>>>

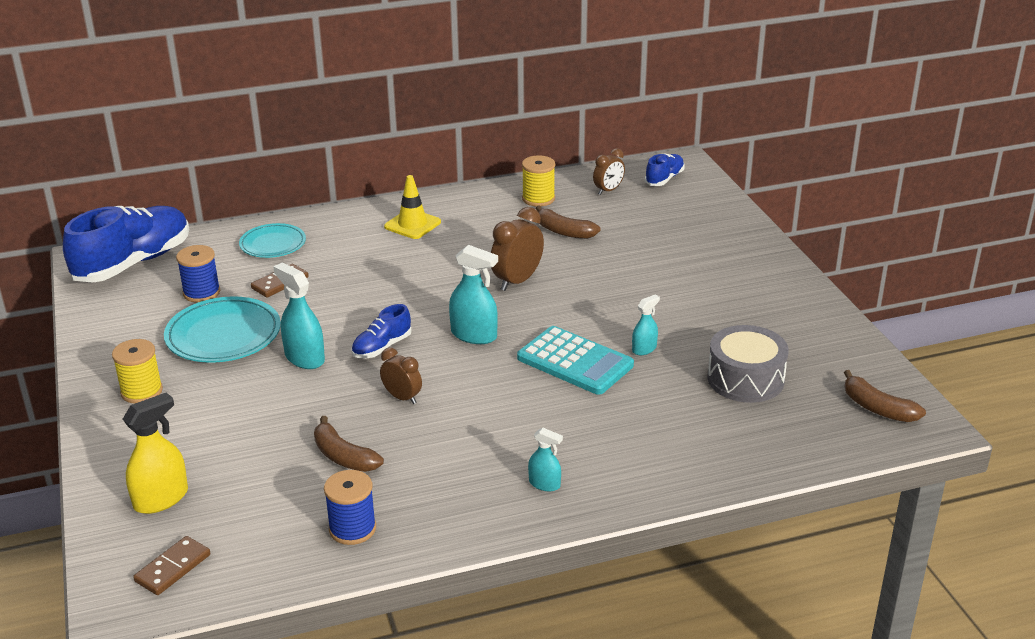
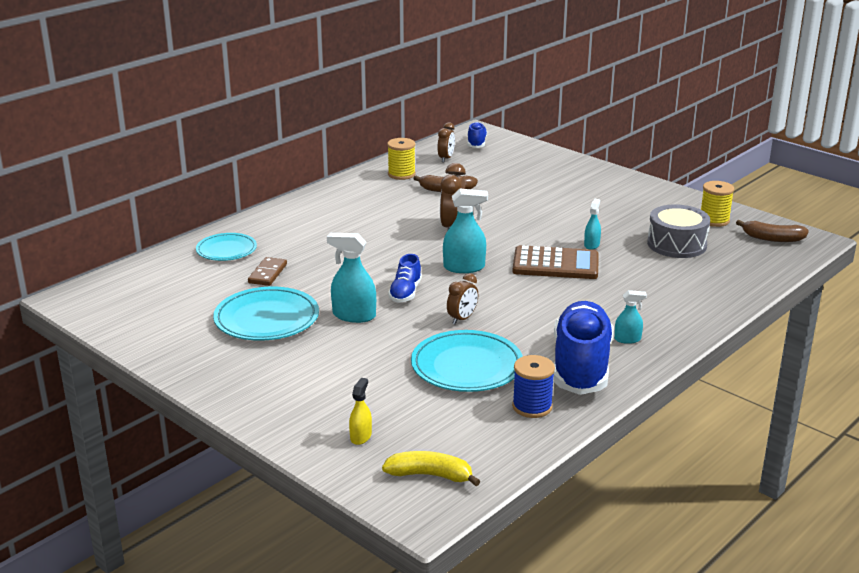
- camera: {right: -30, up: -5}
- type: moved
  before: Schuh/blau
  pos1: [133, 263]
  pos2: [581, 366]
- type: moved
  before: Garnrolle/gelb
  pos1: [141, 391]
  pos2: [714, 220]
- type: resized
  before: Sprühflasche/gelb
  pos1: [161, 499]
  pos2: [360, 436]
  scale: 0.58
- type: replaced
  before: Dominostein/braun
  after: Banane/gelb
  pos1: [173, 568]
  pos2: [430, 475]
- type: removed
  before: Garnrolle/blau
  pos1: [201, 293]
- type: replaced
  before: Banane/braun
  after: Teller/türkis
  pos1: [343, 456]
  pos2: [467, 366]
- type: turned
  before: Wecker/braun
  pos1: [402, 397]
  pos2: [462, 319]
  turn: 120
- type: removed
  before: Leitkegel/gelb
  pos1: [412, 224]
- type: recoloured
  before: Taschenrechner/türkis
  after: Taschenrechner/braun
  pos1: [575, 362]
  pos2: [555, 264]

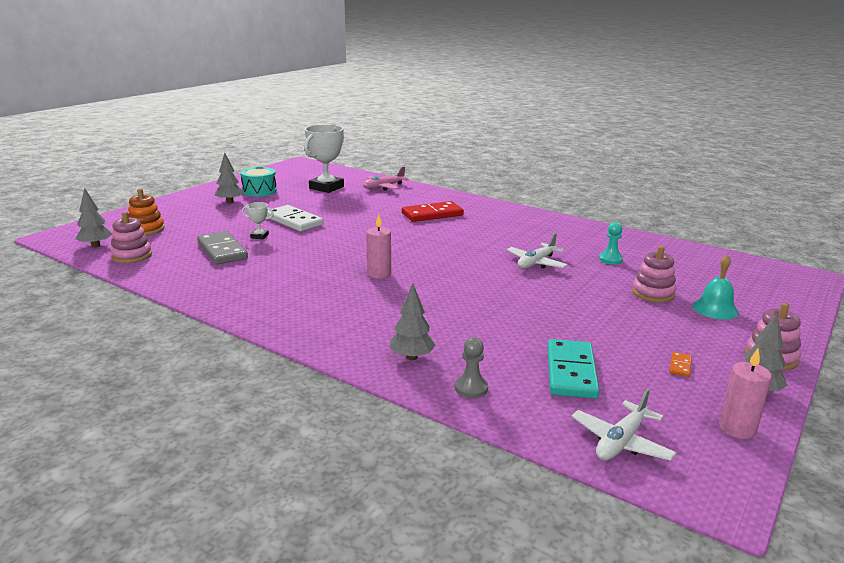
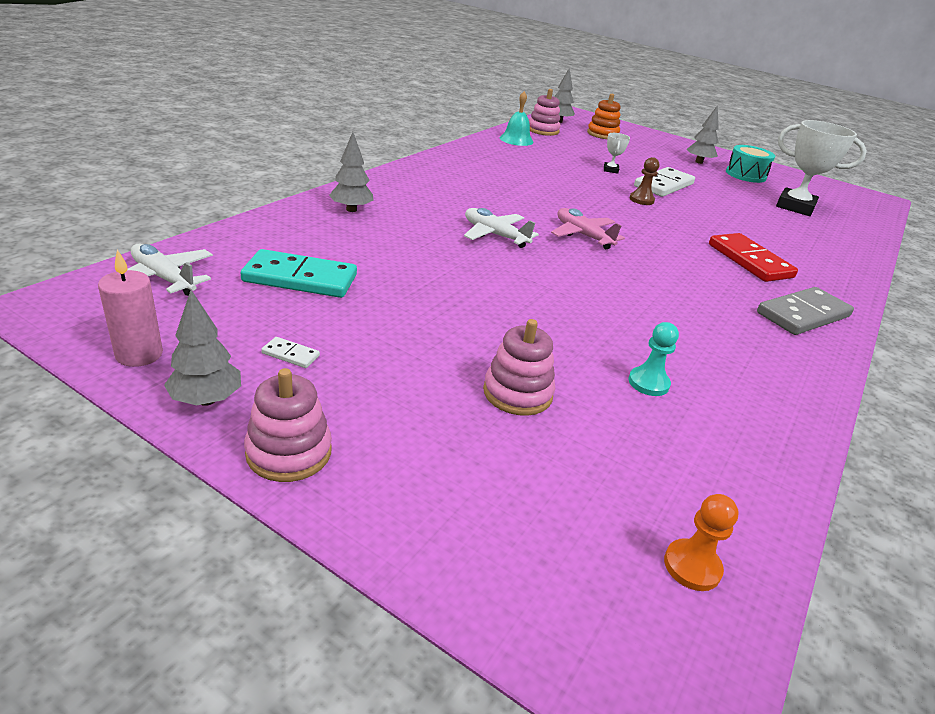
- camera: {right: 85, up: 10}
- type: moved
  before: Dominostein/grau
  pos1: [222, 251]
  pos2: [803, 315]
- type: moved
  before: Flugzeug/rosa
  pos1: [383, 187]
  pos2: [583, 235]
- type: removed
  before: Kerze/rosa
  pos1: [379, 274]
- type: removed
  before: Bauer/grau
  pos1: [471, 388]
- type: moved
  before: Flugzeug/weiß
  pos1: [536, 263]
  pos2: [495, 235]
- type: recoloured
  before: Dominostein/orange
  after: Dominostein/weiß
  pos1: [680, 366]
  pos2: [290, 355]
- type: moved
  before: Glocke/türkis
  pos1: [715, 309]
  pos2: [516, 140]
- type: added
  after: Bauer/braun
  pos2: [641, 200]
- type: added
  after: Bauer/orange
  pos2: [692, 566]

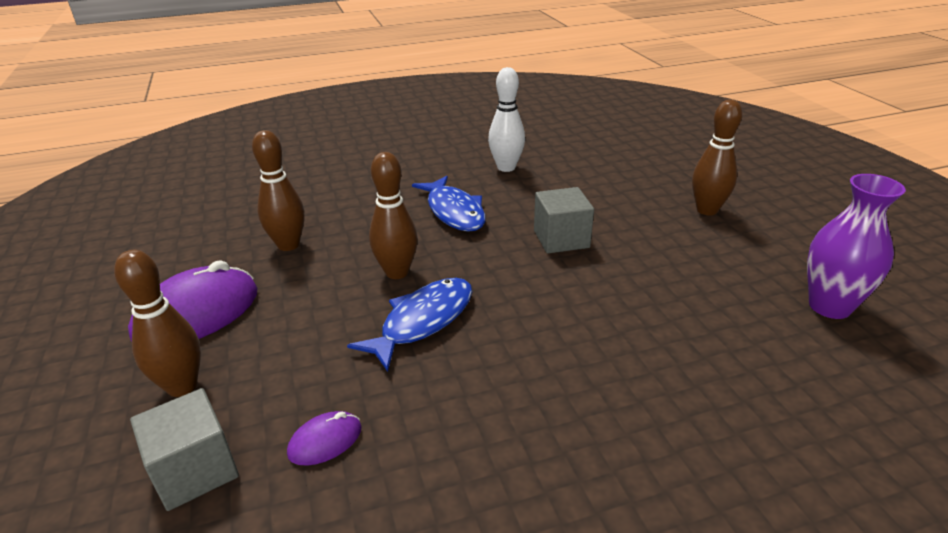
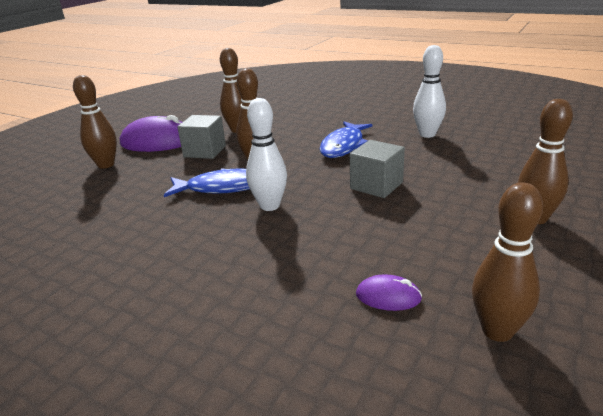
- camera: {right: 50, up: -5}
- type: moved
  before: Kubus/grau
  pos1: [195, 470]
  pos2: [205, 151]
- type: moved
  before: Computermaus/lila
  pos1: [325, 441]
  pos2: [388, 296]
- type: replaced
  before: Vase/lila
  after: Bowlingkegel/braun
  pos1: [829, 306]
  pos2: [497, 331]
- type: added
  after: Bowlingkegel/weiß
  pos2: [269, 206]

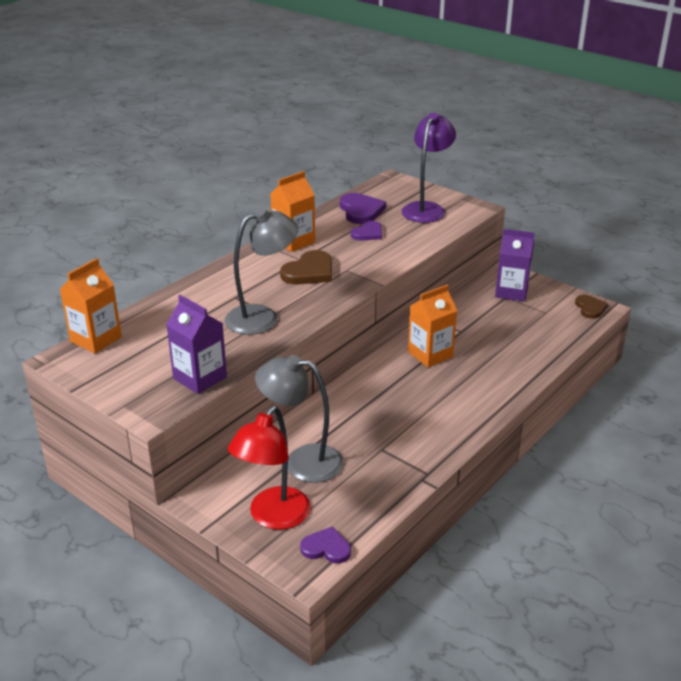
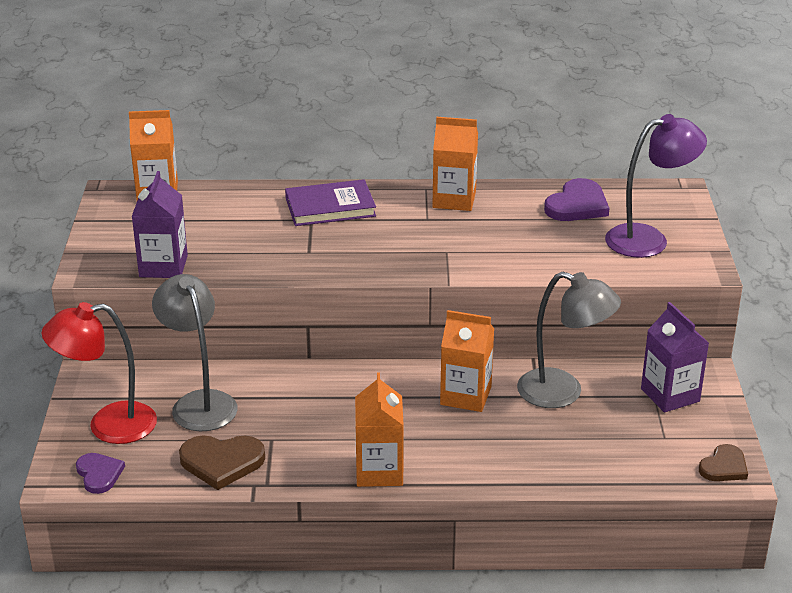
- camera: {right: 50, up: 0}
- type: moved
  before: Lampe/grau
  pos1: [262, 317]
  pos2: [563, 392]
- type: moved
  before: Herz/braun
  pos1: [309, 272]
  pos2: [221, 462]
- type: removed
  before: Herz/lila
  pos1: [368, 233]
- type: added
  after: Buch/lila
  pos2: [330, 207]
- type: added
  after: Getränkekarton/orange
  pos2: [379, 471]

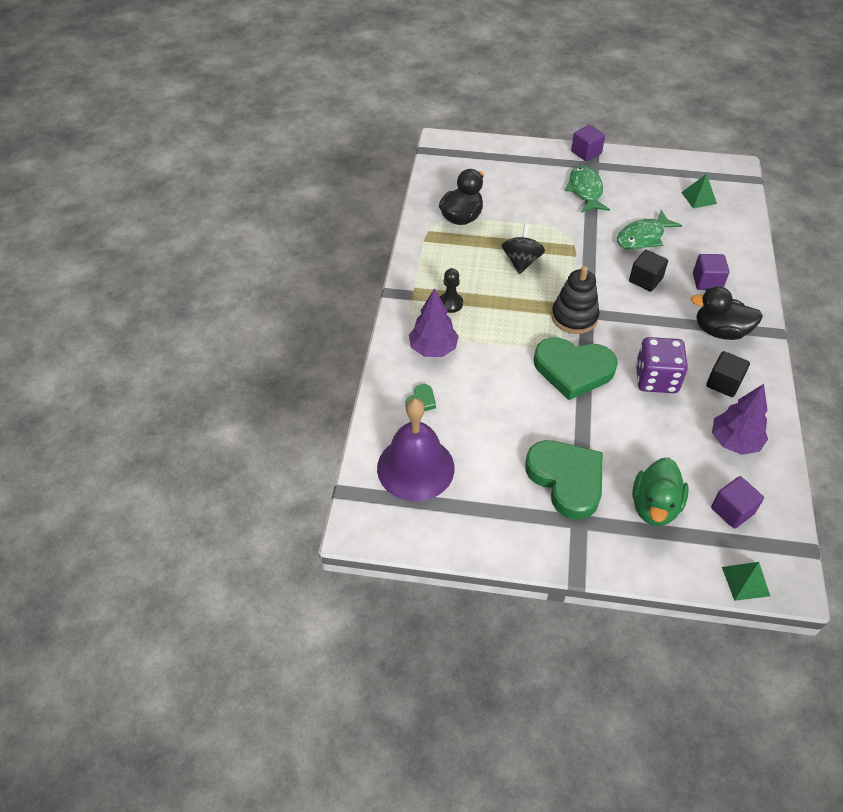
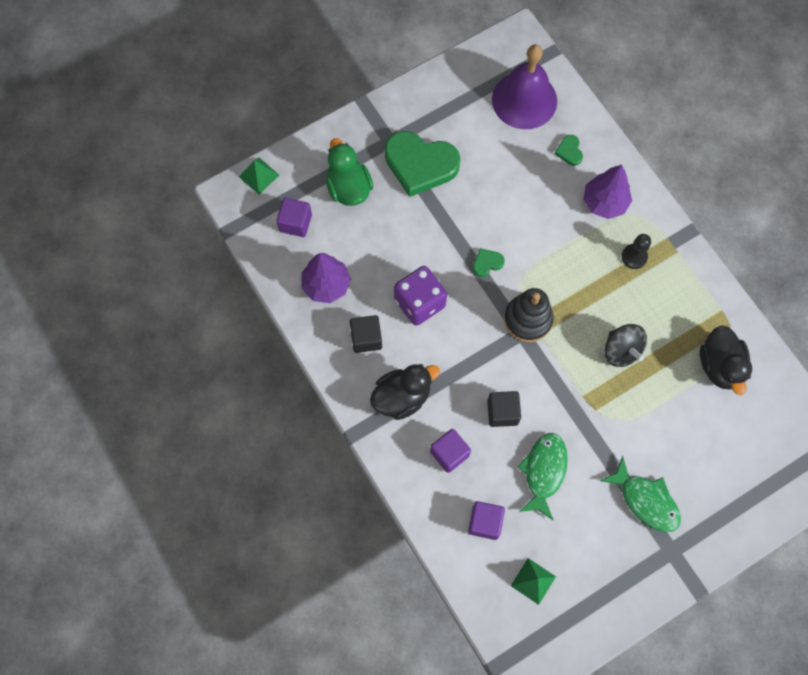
- camera: {right: 140, up: 20}
- type: resized
  before: Herz/grün
  pos1: [573, 370]
  pos2: [487, 263]
  scale: 0.42
- type: moved
  before: Kubus/lila
  pos1: [586, 152]
  pos2: [485, 522]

<<<

## PROBLEM
For every entry above, write it out exactly and remove any image.

## WORKED SOLUTION
- camera: {right: -30, up: -5}
- type: moved
  before: Schuh/blau
  pos1: [133, 263]
  pos2: [581, 366]
- type: moved
  before: Garnrolle/gelb
  pos1: [141, 391]
  pos2: [714, 220]
- type: resized
  before: Sprühflasche/gelb
  pos1: [161, 499]
  pos2: [360, 436]
  scale: 0.58
- type: replaced
  before: Dominostein/braun
  after: Banane/gelb
  pos1: [173, 568]
  pos2: [430, 475]
- type: removed
  before: Garnrolle/blau
  pos1: [201, 293]
- type: replaced
  before: Banane/braun
  after: Teller/türkis
  pos1: [343, 456]
  pos2: [467, 366]
- type: turned
  before: Wecker/braun
  pos1: [402, 397]
  pos2: [462, 319]
  turn: 120
- type: removed
  before: Leitkegel/gelb
  pos1: [412, 224]
- type: recoloured
  before: Taschenrechner/türkis
  after: Taschenrechner/braun
  pos1: [575, 362]
  pos2: [555, 264]

- camera: {right: 85, up: 10}
- type: moved
  before: Dominostein/grau
  pos1: [222, 251]
  pos2: [803, 315]
- type: moved
  before: Flugzeug/rosa
  pos1: [383, 187]
  pos2: [583, 235]
- type: removed
  before: Kerze/rosa
  pos1: [379, 274]
- type: removed
  before: Bauer/grau
  pos1: [471, 388]
- type: moved
  before: Flugzeug/weiß
  pos1: [536, 263]
  pos2: [495, 235]
- type: recoloured
  before: Dominostein/orange
  after: Dominostein/weiß
  pos1: [680, 366]
  pos2: [290, 355]
- type: moved
  before: Glocke/türkis
  pos1: [715, 309]
  pos2: [516, 140]
- type: added
  after: Bauer/braun
  pos2: [641, 200]
- type: added
  after: Bauer/orange
  pos2: [692, 566]

- camera: {right: 50, up: -5}
- type: moved
  before: Kubus/grau
  pos1: [195, 470]
  pos2: [205, 151]
- type: moved
  before: Computermaus/lila
  pos1: [325, 441]
  pos2: [388, 296]
- type: replaced
  before: Vase/lila
  after: Bowlingkegel/braun
  pos1: [829, 306]
  pos2: [497, 331]
- type: added
  after: Bowlingkegel/weiß
  pos2: [269, 206]

- camera: {right: 50, up: 0}
- type: moved
  before: Lampe/grau
  pos1: [262, 317]
  pos2: [563, 392]
- type: moved
  before: Herz/braun
  pos1: [309, 272]
  pos2: [221, 462]
- type: removed
  before: Herz/lila
  pos1: [368, 233]
- type: added
  after: Buch/lila
  pos2: [330, 207]
- type: added
  after: Getränkekarton/orange
  pos2: [379, 471]

- camera: {right: 140, up: 20}
- type: resized
  before: Herz/grün
  pos1: [573, 370]
  pos2: [487, 263]
  scale: 0.42
- type: moved
  before: Kubus/lila
  pos1: [586, 152]
  pos2: [485, 522]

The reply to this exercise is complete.